» PROBLEM DESCRIPTION:
Count the lines in the records that contain the string "kern" and give only that number.

### DATA RECORDS

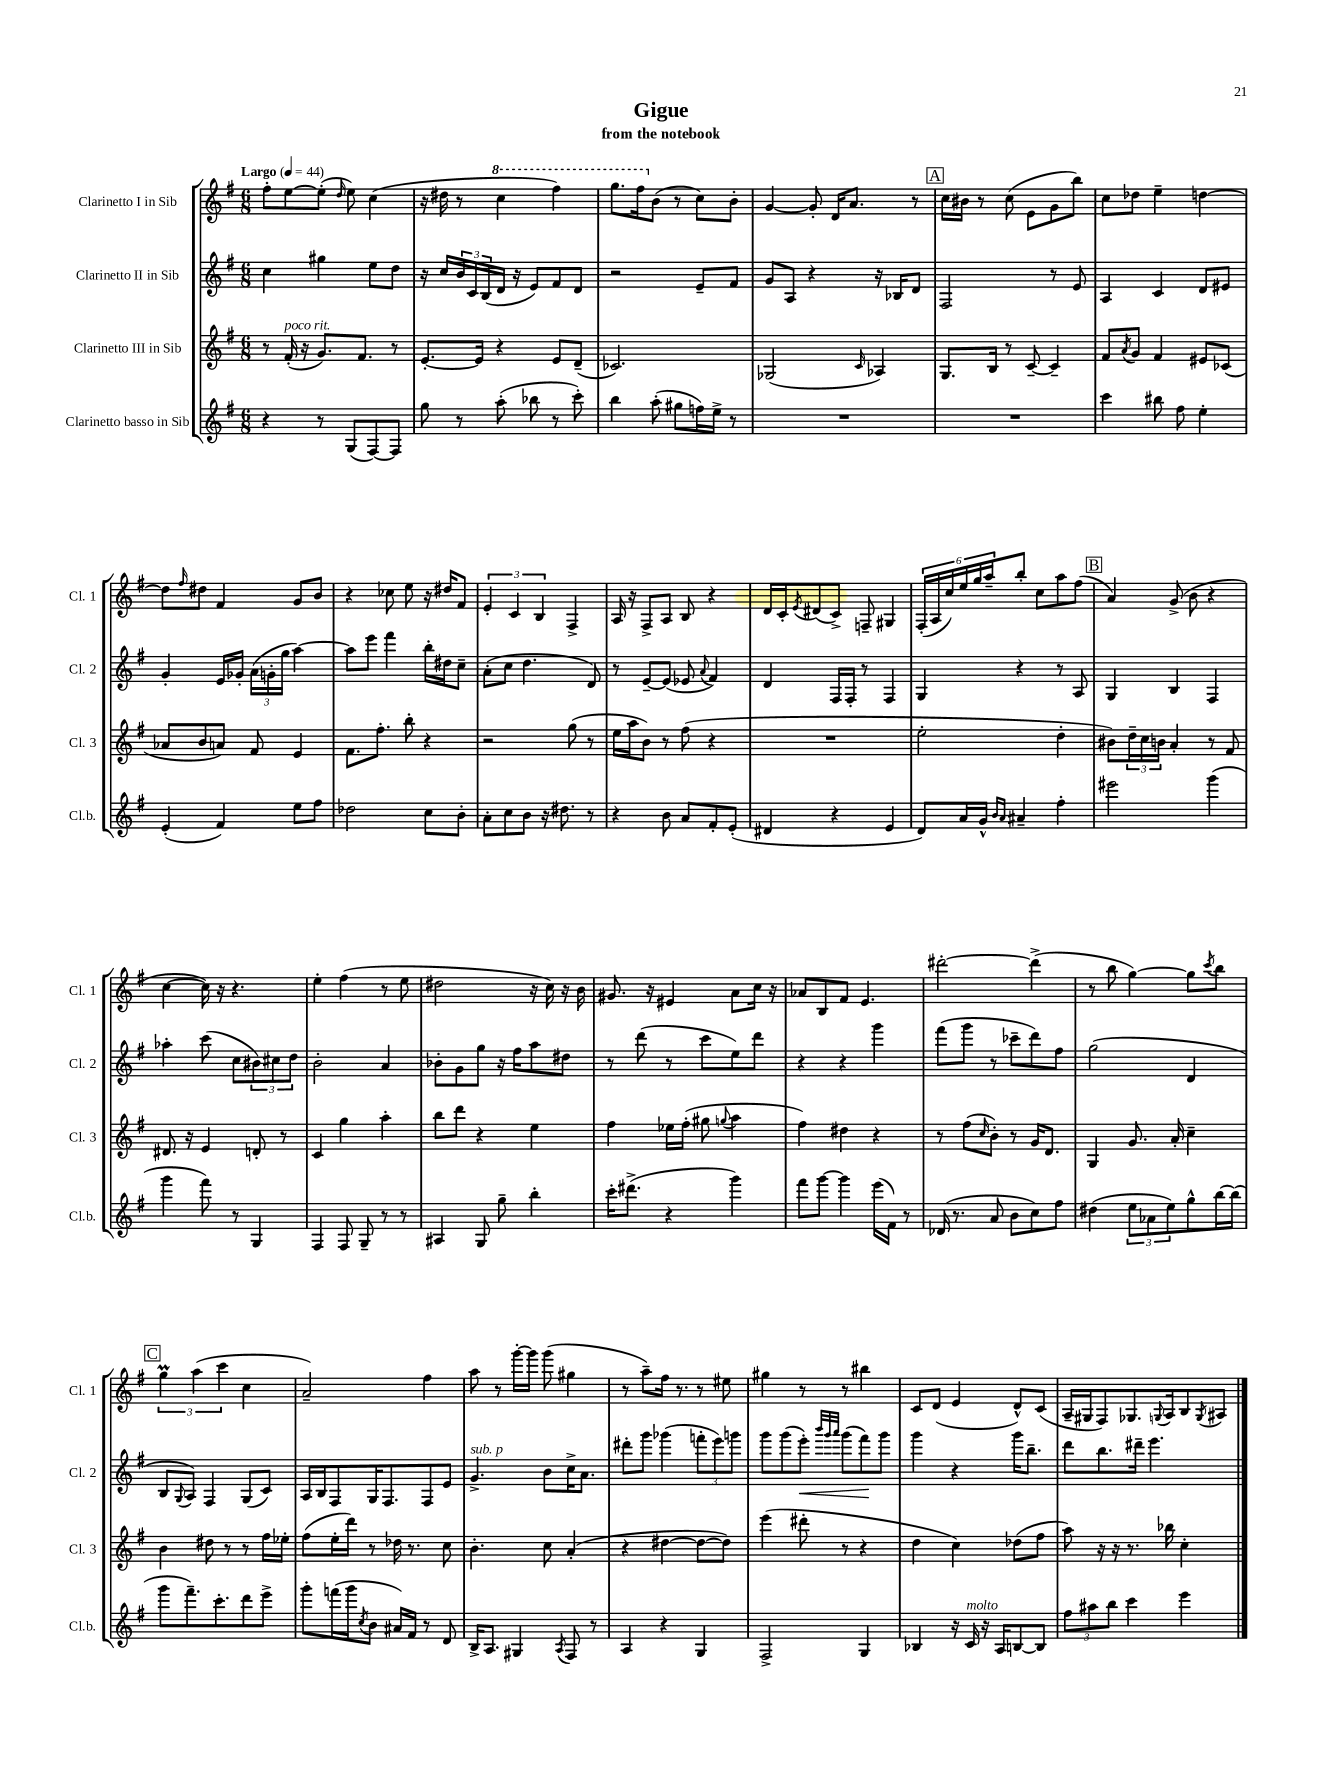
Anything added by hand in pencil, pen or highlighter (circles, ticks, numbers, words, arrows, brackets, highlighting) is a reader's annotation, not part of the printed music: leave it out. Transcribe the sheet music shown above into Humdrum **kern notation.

**kern	**kern	**kern	**dynam	**kern
*part4	*part3	*part2	*part2	*part1
*staff4	*staff3	*staff2	*staff2	*staff1
*I"Clarinetto basso in Sib	*I"Clarinetto III in Sib	*I"Clarinetto II in Sib	*	*I"Clarinetto I in Sib
*I'Cl.b.	*I'Cl. 3	*I'Cl. 2	*	*I'Cl. 1
*clefG2	*clefG2	*clefG2	*	*clefG2
*k[f#]	*k[f#]	*k[f#]	*	*k[f#]
*M6/8	*M6/8	*M6/8	*	*M6/8
*MM44	*MM44	*MM44	*	*MM44
=1	=1	=1	=1	=1
!	!	!	!	!LO:TX:a:B:t=Largo
4r	8r	4cc\	.	8ff#'\L
!	!LO:TX:a:i:t=poco rit.	!	!	!
.	(16f#'/	.	.	[8ee\
.	16r	.	.	.
8r	8.g/L)	4gg#X\	.	(8ee'\J]
.	.	.	.	16qqdd/
(8G/L	.	.	.	8ee\)
.	8.f#/J	.	.	.
[8F#/)	.	8ee\L	.	(4cc\
8F#/J]	8r	8dd\J	.	.
=2	=2	=2	=2	=2
8gg\	[8.e'/L	16r	.	16r
.	.	16cc/LL	.	16dd#X\
8r	.	24b/	.	8r
.	.	24c/	.	.
.	16e/Jk]	.	.	.
.	.	(24B/	.	.
*	*	*	*	*8va
(8aa'\	4r	16d/JJ	.	4ccc\
.	.	16r	.	.
8bb-X\	.	8e/L)	.	.
8r	8e/L	8f#/	.	4fff#\)
8ccc'\)	(8d~/J	8d/J	.	.
=3	=3	=3	=3	=3
4bb\	2.c-X/)	2r	.	8.ggg\L
.	.	.	.	16fff#\k
*	*	*	*	*X8va
(8aa'\	.	.	.	(8b\J
8gg#X\L	.	.	.	8r
16ffn\L)	.	8e~/L	.	8cc\L)
16ee^\JJ	.	.	.	.
8r	.	8f#/J	.	8b'\J
=4	=4	=4	=4	=4
2.r	(2G-X/	8g/L	.	[4g/
.	.	8A/J	.	.
.	.	4r	.	8g'/]
.	.	.	.	16d/KL
.	.	.	.	8.a/J
.	16qqc/	.	.	.
.	4A-X/)	16r	.	.
.	.	16B-X/KL	.	.
.	.	8d/J	.	8r
!!LO:REH:place=s1:t=A
=5	=5	=5	=5	=5
2.r	8.G/L	2F#/	.	16cc\LL
.	.	.	.	16b#X\JJ
.	.	.	.	8r
.	16B/Jk	.	.	.
.	8r	.	.	(8cc\
.	[8c~/	.	.	8e\L
.	4c~/]	8r	.	8g\
.	.	8e/	.	8bb\J)
=6	=6	=6	=6	=6
4ccc\	8f#/L	4A/	.	8cc\L
.	8qa/	.	.	.
.	8g/J	.	.	8dd-X\J
8bb#X\	4f#/	4c/	.	4ee~\
8ff#\	.	.	.	.
4ee'\	8e#X/L	8d/L	.	[4ddn\
.	(8c-X/J	8e#X/J	.	.
!!LO:LB:g=z
=7	=7	=7	=7	=7
(4e'/	8a-X/L	4g'/	.	8dd\L]
.	.	.	.	16qqff#/
.	8b/	.	.	8dd#X\J
4f#/)	8an/J)	16e/LL	.	4f#/
.	.	16g-X'/JJ	.	.
.	8f#/	(24a\LL	.	.
.	.	24gn'\	.	.
.	.	24gg\JJ	.	.
8ee\L	4e/	[4aa\)	.	8g/L
8ff#\J	.	.	.	8b/J
=8	=8	=8	=8	=8
2dd-X\	8.f#\L	8aa\L]	.	4r
.	.	8eee\J	.	.
.	8.ff#'\J	.	.	.
.	.	4fff#\	.	8cc-X\
.	8bb'\	.	.	8ee\
8cc\L	4r	16bb'\LL	.	16r
.	.	16dd#X\J	.	16dd#X/KL
8b'\J	.	8cc~\J	.	8f#/J
=9	=9	=9	=9	=9
8a'\L	2r	(8a'\L	.	6e'/
8cc\	.	8cc\J	.	.
.	.	.	.	6c/
8b\J	.	4.dd\	.	.
.	.	.	.	6B/
16r	.	.	.	.
8.dd#X\	.	.	.	.
.	(8gg\	.	.	4F#^/
8r	8r	8d/)	.	.
=10	=10	=10	=10	=10
4r	16ee\LL	8r	.	16A/
.	16aa\J	.	.	16r
.	8b\J)	[8e~/L	.	8F#^/L
8b\	8r	(8e/J]	.	8A/J
8a/L	(8ff#\	8e-X/	.	8B/
.	.	8qqa/	.	.
8f#'/	4r	4f#/)	.	4r
(8e'/J	.	.	.	.
=11	=11	=11	=11	=11
4d#X/	2.r	4d/	.	16d/LL
.	.	.	.	16c'/J
.	.	.	.	8qe/
.	.	.	.	(8d#X/
4r	.	16F#/LL	.	8c^/J)
.	.	16F#'/JJ	.	.
.	.	8r	.	8Fn~/
4e/	.	4F#/	.	4G#X/
=12	=12	=12	=12	=12
8d/L)	2ee'\	4G/	.	(24F#'/LL
.	.	.	.	24A/
.	.	.	.	24cc/)
16a/L	.	.	.	24ee/
.	.	.	.	24gg/
16g^^/JJ	.	.	.	.
.	.	.	.	24aa~/J
16qqb/LL	.	.	.	.
16qqa/JJ	.	.	.	.
4a#X~/	.	4r	.	8bb'/J
.	.	.	.	8cc\L
4ff#'\	4dd'\	8r	.	8aa\
.	.	8A/	.	(8ff#\J
!!LO:REH:place=s1:t=B
=13	=13	=13	=13	=13
2eee#X\	8b#X\L)	4G/	.	4a/)
.	24dd~\L	.	.	.
.	24cc\	.	.	.
.	24bn\JJ	.	.	.
.	4a'/	4B/	.	(8g^/
.	.	.	.	8b\
(4ggg\	8r	4F#/	.	4r
.	8f#/	.	.	.
!!LO:LB:g=z
=14	=14	=14	=14	=14
4ggg\	8.d#X/	4aa-X'\	.	[4cc\
.	16r	.	.	.
8fff#\)	4e/	(8ccc\	.	16cc\])
.	.	.	.	16r
8r	.	8cc\L	.	4.r
4G/	8dn'/	12b#X\)	.	.
.	.	12cc#X\	.	.
.	8r	.	.	.
.	.	12dd\J	.	.
=15	=15	=15	=15	=15
4F#/	4c/	2b'\	.	4ee'\
8F#/	4gg\	.	.	(4ff#\
8G~/	.	.	.	.
8r	4aa'\	4a/	.	8r
8r	.	.	.	8ee\
=16	=16	=16	=16	=16
4A#X/	8bb\L	8b-X'\L	.	2dd#X\
.	8ddd\J	8g\	.	.
8G/	4r	8gg\J	.	.
8gg~\	.	16r	.	.
.	.	16ff#\KL	.	.
4bb'\	4ee\	8aa\	.	16r
.	.	.	.	16cc\)
.	.	8dd#X\J	.	16r
.	.	.	.	16b\
=17	=17	=17	=17	=17
16ccc'\KL	4ff#\	8r	.	8.g#X/
(8.ddd#X^\J	.	.	.	.
.	.	(8ddd\	.	.
.	.	.	.	16r
4r	16ee-X\LL	8r	.	4e#X/
.	(16ff#'\JJ	.	.	.
.	8gg#X\	8ccc\L	.	.
.	8qqggn/	.	.	.
4ggg\)	4aa\	8ee\)	.	8a\L
.	.	8ddd\J	.	16cc\Jk
.	.	.	.	16r
=18	=18	=18	=18	=18
8fff#\L	4ff#\)	4r	.	8a-X/L
[8ggg\J	.	.	.	8B/
4ggg\]	4dd#X\	4r	.	8f#/J
.	.	.	.	4.e/
(16eee\LL	4r	4ggg\	.	.
16f#\JJ)	.	.	.	.
8r	.	.	.	.
=19	=19	=19	=19	=19
(16d-X/	8r	(8fff#\L	.	[2ddd#X'\
8.r	.	.	.	.
.	(8ff#\L	8ggg\J	.	.
.	16qqcc/	.	.	.
8a/	8b'\J)	8r	.	.
8b\L	8r	8ccc-X~\L	.	.
8cc\)	16g/KL	8ddd\)	.	(4ddd#^\]
.	8.d/J	.	.	.
8ff#\J	.	8ff#\J	.	.
=20	=20	=20	=20	=20
(4dd#X\	4G/	(2gg\	.	8r
.	.	.	.	8bb\
12ee\L	8.g/	.	.	[4gg\)
12a-X\	.	.	.	.
12ee\)	.	.	.	.
.	16a'/	.	.	.
8gg^^\	4cc~\	4d/	.	8gg\L]
.	.	.	.	8qccc/
[16bb\L	.	.	.	8bb\J
(16bb\JJ]	.	.	.	.
!!LO:LB:g=z
!!LO:REH:place=s1:t=C
=21	=21	=21	=21	=21
8ggg\L	4b\	8B/L	.	6ggM\
.	.	8qqG/	.	.
8.fff#~\)	.	8A/J)	.	.
.	.	.	.	(6aa\
.	8dd#X\	4F#/	.	.
8.ccc'\	.	.	.	.
.	.	.	.	6ccc\
.	8r	.	.	.
8ddd\	8r	(8G/L	.	4cc\
8eee^\J	16ff#\LL	8c/J)	.	.
.	16ee-X'\JJ	.	.	.
=22	=22	=22	=22	=22
8ggg'\L	(8ff#\L	16A/LL	.	2a~/)
.	.	16B/J	.	.
(16fffn\L	16ee'\L	8F#/	.	.
16ggg\J	16ddd\JJ)	.	.	.
8qcc/	.	.	.	.
8b\J	8r	16G/K	.	.
.	.	8.F#/	.	.
16a#X/LL)	16dd-X\	.	.	.
16f#/JJ	8.r	.	.	.
8r	.	8F#/	.	4ff#\
8d/	8cc\	8e/J	.	.
=23	=23	=23	=23	=23
!	!	!LO:TX:a:i:t=sub. p	!	!
16B^/KL	4.b'\	4.g^/	.	8aa\
8.A/J	.	.	.	.
.	.	.	.	8r
4G#X/	.	.	.	[16ggg'\LL
.	.	.	.	16ggg\JJ]
.	8cc\	8b\L	.	(8ggg\
8qA/	.	.	.	.
8F#/	(4a'/	16cc^\K	.	4gg#X\
.	.	8.a\J	.	.
8r	.	.	.	.
=24	=24	=24	=24	=24
4A/	4r	8ddd#X'\L	.	8r
.	.	8ggg\J	.	8aa~\L)
4r	[4dd#X\	(4ggg-X\	.	16ff#\Jk
.	.	.	.	8.r
4G/	8dd#\L_	12fffn'\L	.	8r
.	.	12eee\)	.	.
.	8dd#\J])	.	.	8ee#X\
.	.	12gggn\J	.	.
=25	=25	=25	=25	=25
2F#^/	(4eee\	8ggg\L	.	4gg#X\
.	.	(8ggg\	.	.
!	!	!	!LO:HP:b	!
.	8ddd#X'\	8eee'\J)	<	8r
.	.	32qqbbb/LLL	.	.
.	.	32qqggg/	.	.
.	.	32qqaaa/JJJ	.	.
.	8r	(8ggg\L	.	8r
4G/	4r	8fff#\)	.	4bb#X\
.	.	8ggg\J	[	.
=26	=26	=26	=26	=26
4B-X/	4dd\	4ggg\	.	8c/L
.	.	.	.	(8d/J
16r	4cc\)	4r	.	4e/
!LO:TX:a:i:t=molto	!	!	!	!
16c/	.	.	.	.
16r	.	.	.	.
16A/KL	.	.	.	.
[8Bn/	(8dd-X\L	16ggg\KL	.	8d^^/L)
.	.	8.bb~\J	.	.
8B/J]	8ff#\J	.	.	(8c/J
=27	=27	=27	=27	=27
12ff#\L	8aa\)	8ddd\L	.	16A~/LL
.	.	.	.	16G#X/J
12aa#X\	.	.	.	.
.	16r	8.bb\	.	8F#/)
12bb\J	.	.	.	.
.	16r	.	.	.
4ccc\	8.r	.	.	8.G-X/
.	.	16ddd#X~\Jk	.	.
.	.	4.eee\	.	.
.	.	.	.	8qqGn/
.	16bb-X\	.	.	16A/k
4eee\	4cc'\	.	.	8B/
.	.	.	.	8qG/
.	.	.	.	8A#X/J
==	==	==	==	==
*-	*-	*-	*-	*-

######

» TASK OUTPUT:
2